[Object change descriptions]

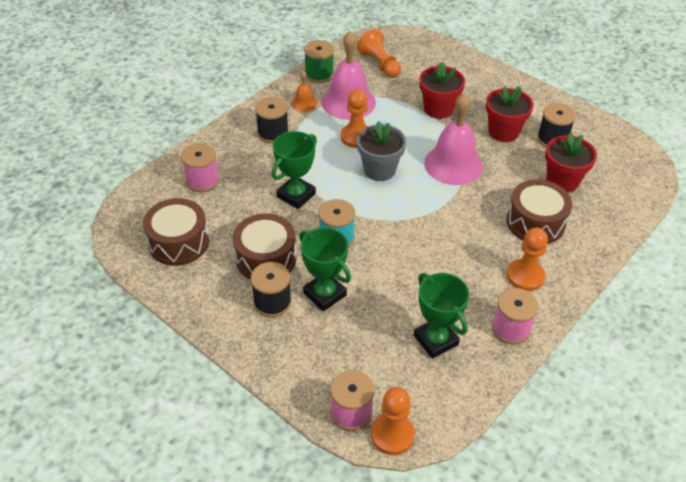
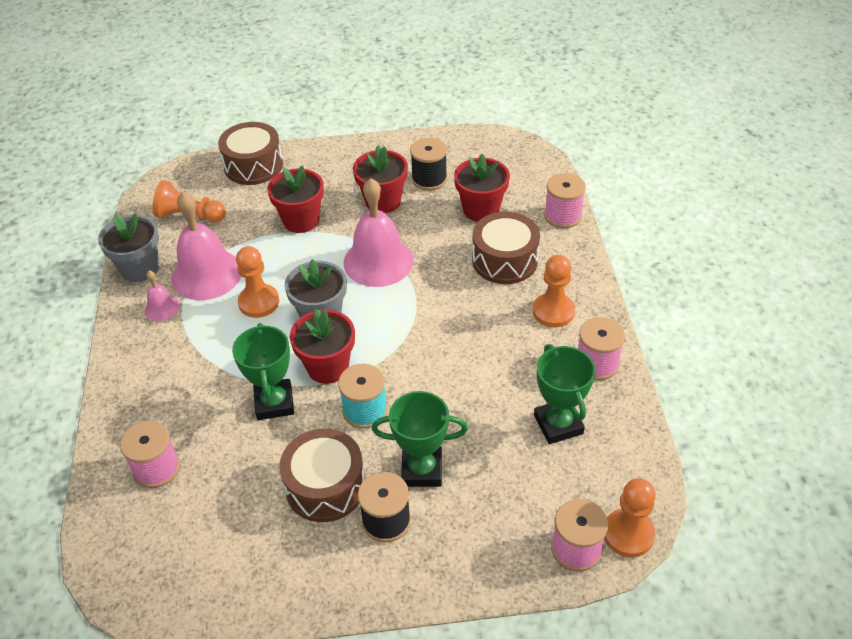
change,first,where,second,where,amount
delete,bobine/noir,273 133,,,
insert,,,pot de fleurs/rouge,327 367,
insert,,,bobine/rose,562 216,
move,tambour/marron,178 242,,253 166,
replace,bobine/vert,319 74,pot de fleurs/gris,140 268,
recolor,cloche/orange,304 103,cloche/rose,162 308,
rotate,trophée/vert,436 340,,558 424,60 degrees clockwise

- _ACTIVITY_: This task asks for the data above repeated exactly, without a single picture.

- _RESULT FOR THIS EXERCISE_:
change,first,where,second,where,amount
delete,bobine/noir,273 133,,,
insert,,,pot de fleurs/rouge,327 367,
insert,,,bobine/rose,562 216,
move,tambour/marron,178 242,,253 166,
replace,bobine/vert,319 74,pot de fleurs/gris,140 268,
recolor,cloche/orange,304 103,cloche/rose,162 308,
rotate,trophée/vert,436 340,,558 424,60 degrees clockwise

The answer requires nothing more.